→ Task to carry out:
With the first line as the start and the line containing "grey tape [46,170,102,210]" as the end, write out every line of the records exactly.

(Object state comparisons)
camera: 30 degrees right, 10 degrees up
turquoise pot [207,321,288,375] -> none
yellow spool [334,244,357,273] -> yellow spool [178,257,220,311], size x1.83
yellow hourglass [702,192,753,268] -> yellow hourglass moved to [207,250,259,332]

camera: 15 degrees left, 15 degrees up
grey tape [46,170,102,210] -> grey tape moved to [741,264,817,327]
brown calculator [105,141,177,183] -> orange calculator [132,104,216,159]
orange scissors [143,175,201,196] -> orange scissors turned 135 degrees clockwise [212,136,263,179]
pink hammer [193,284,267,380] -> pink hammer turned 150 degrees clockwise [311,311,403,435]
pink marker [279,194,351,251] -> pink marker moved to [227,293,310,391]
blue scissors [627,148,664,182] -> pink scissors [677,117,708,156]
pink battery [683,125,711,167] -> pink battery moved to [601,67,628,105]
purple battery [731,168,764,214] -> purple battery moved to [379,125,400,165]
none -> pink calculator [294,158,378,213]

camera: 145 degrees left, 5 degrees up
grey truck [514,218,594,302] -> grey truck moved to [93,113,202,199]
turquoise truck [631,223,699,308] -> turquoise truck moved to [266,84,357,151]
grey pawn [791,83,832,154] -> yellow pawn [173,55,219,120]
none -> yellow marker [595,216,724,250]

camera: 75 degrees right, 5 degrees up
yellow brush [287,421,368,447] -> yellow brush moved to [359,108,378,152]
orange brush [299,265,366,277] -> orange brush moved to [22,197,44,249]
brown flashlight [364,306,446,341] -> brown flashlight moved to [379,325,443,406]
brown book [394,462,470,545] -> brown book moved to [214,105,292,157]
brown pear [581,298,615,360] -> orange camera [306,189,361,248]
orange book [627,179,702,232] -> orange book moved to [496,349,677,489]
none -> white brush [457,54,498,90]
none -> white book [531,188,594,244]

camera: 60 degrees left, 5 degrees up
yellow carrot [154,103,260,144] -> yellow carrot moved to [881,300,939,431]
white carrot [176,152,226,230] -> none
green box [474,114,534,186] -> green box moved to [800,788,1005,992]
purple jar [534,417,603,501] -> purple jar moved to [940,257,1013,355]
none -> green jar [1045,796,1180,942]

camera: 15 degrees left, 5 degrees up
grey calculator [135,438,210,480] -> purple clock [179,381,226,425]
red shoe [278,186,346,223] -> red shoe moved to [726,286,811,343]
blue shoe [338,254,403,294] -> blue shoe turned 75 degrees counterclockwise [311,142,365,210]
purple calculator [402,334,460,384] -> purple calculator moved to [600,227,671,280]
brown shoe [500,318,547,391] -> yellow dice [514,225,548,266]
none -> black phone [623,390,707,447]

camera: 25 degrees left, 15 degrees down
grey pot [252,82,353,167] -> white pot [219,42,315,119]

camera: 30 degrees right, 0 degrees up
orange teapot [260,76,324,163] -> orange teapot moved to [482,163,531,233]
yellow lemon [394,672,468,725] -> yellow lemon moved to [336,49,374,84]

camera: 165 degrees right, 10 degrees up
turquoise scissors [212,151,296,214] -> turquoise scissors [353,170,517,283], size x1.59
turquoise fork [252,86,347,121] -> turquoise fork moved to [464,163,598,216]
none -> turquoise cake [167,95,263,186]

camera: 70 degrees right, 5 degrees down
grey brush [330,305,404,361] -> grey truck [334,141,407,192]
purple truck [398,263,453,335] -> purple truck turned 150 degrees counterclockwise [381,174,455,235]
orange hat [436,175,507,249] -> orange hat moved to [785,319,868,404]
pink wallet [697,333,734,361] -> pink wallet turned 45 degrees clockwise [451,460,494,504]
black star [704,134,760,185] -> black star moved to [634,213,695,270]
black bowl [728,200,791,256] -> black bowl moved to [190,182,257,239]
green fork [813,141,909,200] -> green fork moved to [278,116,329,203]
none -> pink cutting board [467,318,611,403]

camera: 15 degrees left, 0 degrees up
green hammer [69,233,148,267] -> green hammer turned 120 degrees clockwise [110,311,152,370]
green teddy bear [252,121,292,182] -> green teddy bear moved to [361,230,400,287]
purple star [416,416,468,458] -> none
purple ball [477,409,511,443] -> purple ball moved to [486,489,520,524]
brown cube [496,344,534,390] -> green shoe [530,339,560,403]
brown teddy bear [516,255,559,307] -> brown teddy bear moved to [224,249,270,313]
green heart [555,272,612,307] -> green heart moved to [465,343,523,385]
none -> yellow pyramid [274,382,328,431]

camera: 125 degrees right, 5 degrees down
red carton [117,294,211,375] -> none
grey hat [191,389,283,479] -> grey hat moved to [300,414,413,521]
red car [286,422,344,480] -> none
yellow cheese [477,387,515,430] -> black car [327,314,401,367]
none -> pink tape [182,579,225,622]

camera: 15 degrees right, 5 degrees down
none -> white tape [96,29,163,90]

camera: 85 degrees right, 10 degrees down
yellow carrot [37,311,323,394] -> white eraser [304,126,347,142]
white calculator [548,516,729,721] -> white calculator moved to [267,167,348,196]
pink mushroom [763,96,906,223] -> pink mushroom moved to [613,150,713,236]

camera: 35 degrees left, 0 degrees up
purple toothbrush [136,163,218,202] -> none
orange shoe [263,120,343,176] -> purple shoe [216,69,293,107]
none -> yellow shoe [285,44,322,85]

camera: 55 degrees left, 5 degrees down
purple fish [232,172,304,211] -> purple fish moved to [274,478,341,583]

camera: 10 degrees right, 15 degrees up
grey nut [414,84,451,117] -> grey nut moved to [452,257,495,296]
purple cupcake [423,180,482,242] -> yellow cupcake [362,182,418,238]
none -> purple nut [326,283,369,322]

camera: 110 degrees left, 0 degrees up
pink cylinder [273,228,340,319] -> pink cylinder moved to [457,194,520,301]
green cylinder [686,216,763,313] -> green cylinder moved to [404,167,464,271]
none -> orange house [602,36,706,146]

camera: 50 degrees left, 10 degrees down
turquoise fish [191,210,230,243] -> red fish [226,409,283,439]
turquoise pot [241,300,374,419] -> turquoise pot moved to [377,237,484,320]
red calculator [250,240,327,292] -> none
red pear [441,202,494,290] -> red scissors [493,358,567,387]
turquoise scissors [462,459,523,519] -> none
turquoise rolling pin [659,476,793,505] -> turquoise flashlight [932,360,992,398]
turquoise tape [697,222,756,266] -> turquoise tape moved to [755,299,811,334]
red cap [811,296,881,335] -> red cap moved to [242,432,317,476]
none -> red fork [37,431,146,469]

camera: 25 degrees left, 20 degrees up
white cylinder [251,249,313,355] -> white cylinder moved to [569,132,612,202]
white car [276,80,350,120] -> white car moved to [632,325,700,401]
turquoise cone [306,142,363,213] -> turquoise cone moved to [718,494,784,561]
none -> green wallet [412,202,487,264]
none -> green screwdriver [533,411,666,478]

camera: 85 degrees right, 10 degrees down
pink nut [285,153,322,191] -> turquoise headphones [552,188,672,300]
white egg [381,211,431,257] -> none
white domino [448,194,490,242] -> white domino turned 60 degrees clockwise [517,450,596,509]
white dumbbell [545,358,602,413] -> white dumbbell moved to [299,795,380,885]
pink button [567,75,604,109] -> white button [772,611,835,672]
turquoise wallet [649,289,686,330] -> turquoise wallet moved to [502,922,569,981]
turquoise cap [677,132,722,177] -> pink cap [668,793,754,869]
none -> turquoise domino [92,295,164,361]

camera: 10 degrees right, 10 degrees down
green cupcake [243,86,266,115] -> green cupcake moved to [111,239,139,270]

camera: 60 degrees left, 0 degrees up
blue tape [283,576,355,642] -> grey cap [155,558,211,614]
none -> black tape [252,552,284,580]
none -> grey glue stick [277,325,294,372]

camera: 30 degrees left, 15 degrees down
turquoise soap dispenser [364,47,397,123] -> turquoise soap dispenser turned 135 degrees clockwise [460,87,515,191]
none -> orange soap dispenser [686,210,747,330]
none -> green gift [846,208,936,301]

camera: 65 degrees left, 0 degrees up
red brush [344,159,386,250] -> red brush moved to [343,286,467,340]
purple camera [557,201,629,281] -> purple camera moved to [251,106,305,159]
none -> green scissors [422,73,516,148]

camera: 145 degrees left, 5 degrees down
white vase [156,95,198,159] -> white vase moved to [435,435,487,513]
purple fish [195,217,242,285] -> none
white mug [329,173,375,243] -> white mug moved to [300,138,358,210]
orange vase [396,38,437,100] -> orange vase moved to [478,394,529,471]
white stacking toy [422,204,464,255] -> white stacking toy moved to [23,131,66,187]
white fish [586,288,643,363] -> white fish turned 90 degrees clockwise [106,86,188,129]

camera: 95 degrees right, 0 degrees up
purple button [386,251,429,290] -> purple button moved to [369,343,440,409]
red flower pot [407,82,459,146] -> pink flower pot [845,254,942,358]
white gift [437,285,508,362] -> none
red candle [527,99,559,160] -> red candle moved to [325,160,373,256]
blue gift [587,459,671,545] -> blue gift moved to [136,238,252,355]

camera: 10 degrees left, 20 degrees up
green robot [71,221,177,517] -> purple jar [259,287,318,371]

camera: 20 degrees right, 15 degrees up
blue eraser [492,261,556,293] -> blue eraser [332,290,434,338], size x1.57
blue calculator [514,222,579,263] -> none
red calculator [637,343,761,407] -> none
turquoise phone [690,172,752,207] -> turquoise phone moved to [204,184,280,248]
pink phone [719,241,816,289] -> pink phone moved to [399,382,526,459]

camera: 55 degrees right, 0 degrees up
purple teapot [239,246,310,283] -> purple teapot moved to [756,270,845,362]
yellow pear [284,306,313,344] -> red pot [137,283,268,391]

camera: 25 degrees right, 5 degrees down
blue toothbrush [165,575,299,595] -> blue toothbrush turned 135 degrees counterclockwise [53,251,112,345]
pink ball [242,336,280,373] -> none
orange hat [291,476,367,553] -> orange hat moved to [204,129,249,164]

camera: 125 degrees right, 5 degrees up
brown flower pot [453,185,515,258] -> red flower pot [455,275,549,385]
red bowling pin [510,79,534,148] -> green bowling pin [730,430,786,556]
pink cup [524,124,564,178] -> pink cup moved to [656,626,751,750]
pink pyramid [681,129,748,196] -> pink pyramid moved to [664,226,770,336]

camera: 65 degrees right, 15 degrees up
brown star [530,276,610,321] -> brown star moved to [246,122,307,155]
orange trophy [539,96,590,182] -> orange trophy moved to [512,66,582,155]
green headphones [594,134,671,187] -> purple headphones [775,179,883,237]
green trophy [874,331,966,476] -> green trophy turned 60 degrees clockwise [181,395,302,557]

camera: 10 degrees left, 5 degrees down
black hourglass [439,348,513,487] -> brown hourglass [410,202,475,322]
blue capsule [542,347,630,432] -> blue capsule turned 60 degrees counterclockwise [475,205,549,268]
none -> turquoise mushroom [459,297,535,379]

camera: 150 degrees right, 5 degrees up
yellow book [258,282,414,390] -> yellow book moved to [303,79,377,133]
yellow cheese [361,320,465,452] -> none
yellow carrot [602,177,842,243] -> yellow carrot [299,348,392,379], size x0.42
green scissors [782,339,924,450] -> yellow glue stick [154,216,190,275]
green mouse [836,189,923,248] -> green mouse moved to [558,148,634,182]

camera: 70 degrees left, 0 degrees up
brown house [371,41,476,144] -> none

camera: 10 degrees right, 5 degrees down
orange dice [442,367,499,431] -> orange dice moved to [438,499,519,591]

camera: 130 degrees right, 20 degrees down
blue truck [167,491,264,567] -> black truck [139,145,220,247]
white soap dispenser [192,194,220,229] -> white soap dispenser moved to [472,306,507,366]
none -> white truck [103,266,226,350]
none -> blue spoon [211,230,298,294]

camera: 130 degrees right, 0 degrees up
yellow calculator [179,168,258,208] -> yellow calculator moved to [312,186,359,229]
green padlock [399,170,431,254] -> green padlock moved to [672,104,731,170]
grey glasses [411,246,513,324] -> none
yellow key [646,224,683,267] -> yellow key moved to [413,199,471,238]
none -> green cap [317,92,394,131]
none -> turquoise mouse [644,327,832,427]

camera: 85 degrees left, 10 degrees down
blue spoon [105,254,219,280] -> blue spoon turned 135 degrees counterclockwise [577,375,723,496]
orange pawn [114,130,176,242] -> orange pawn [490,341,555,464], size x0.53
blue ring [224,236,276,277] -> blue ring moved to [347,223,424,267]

→ Solution to this problem:
camera: 30 degrees right, 10 degrees up
turquoise pot [207,321,288,375] -> none
yellow spool [334,244,357,273] -> yellow spool [178,257,220,311], size x1.83
yellow hourglass [702,192,753,268] -> yellow hourglass moved to [207,250,259,332]

camera: 15 degrees left, 15 degrees up
grey tape [46,170,102,210] -> grey tape moved to [741,264,817,327]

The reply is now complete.